TASK ▸ Every line below that holds the string "down" must be copied.

<<<<

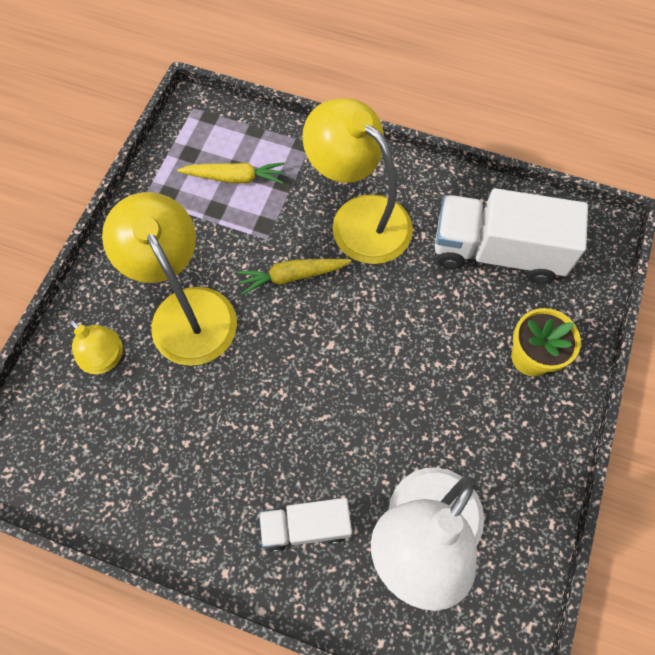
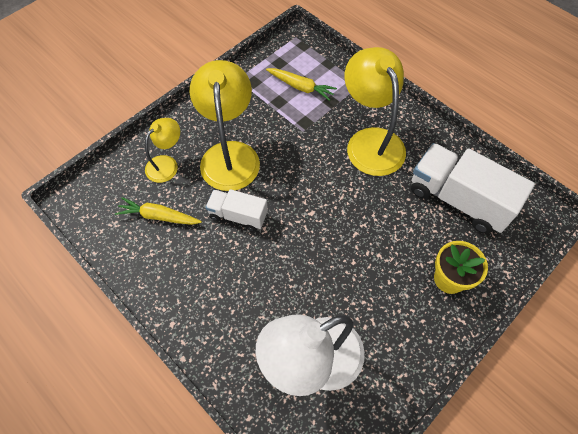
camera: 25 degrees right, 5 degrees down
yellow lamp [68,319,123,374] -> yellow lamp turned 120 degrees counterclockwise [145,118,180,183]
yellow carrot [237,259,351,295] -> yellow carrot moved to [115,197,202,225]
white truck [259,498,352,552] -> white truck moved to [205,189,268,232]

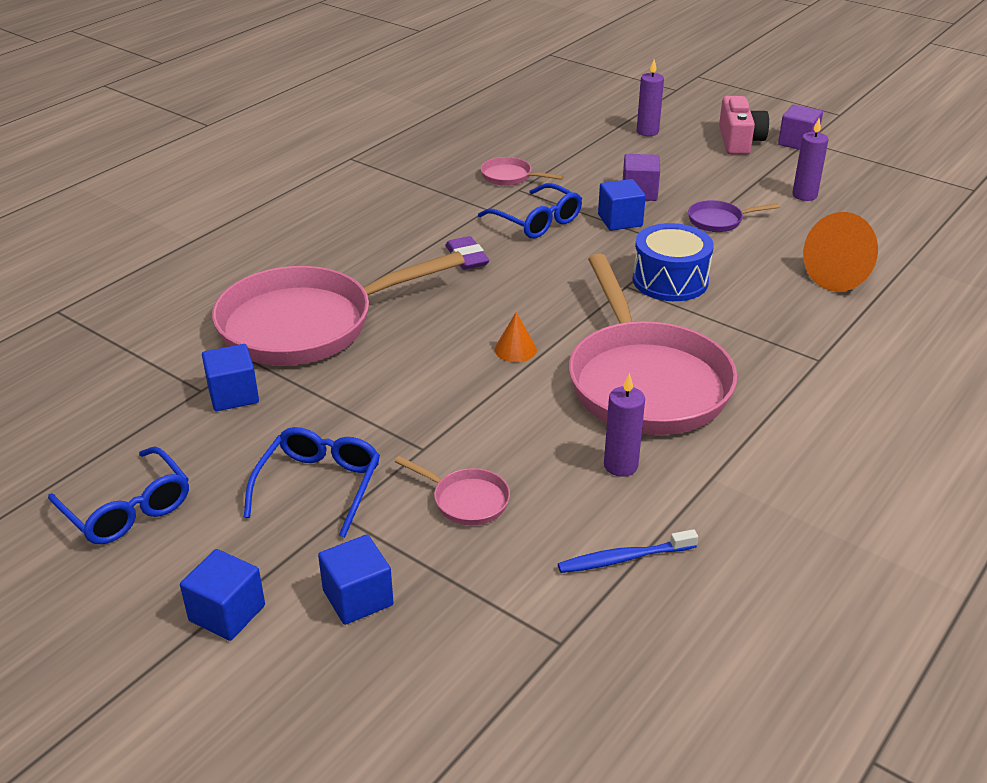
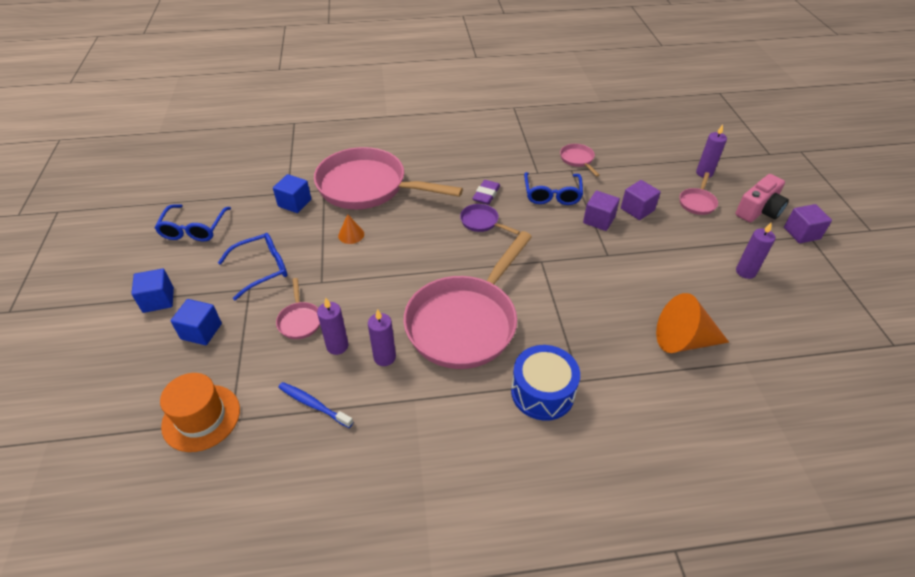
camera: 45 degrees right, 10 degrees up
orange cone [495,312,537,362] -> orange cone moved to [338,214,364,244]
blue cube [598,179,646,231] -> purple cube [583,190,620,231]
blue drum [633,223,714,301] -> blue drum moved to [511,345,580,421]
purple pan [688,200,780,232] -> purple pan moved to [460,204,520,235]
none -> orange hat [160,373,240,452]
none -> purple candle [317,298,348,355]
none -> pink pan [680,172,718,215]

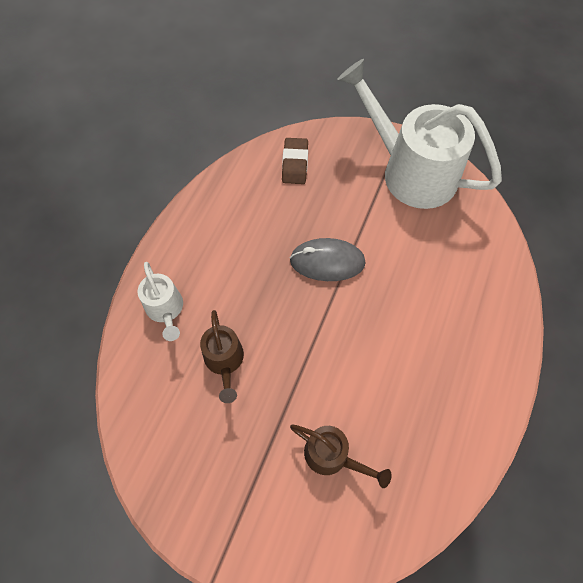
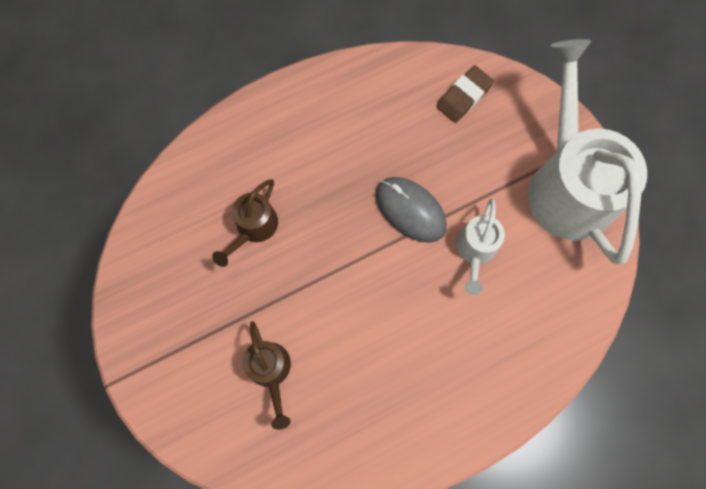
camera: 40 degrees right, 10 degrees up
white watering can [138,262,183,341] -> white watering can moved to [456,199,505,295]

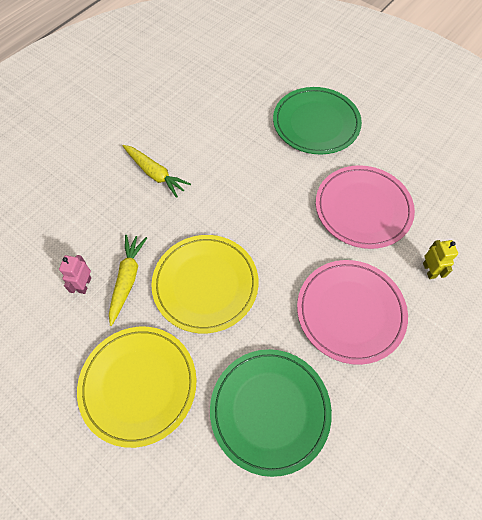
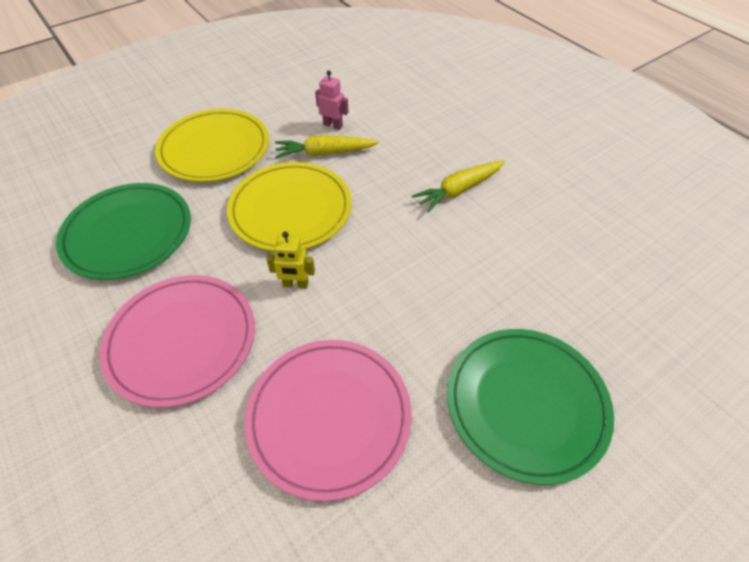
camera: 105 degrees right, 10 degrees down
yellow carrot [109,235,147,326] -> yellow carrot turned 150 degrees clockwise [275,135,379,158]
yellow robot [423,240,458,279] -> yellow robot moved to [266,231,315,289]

>>>>

WRITTEN RESPONSE ▸
camera: 25 degrees right, 5 degrees down
camera: 105 degrees right, 10 degrees down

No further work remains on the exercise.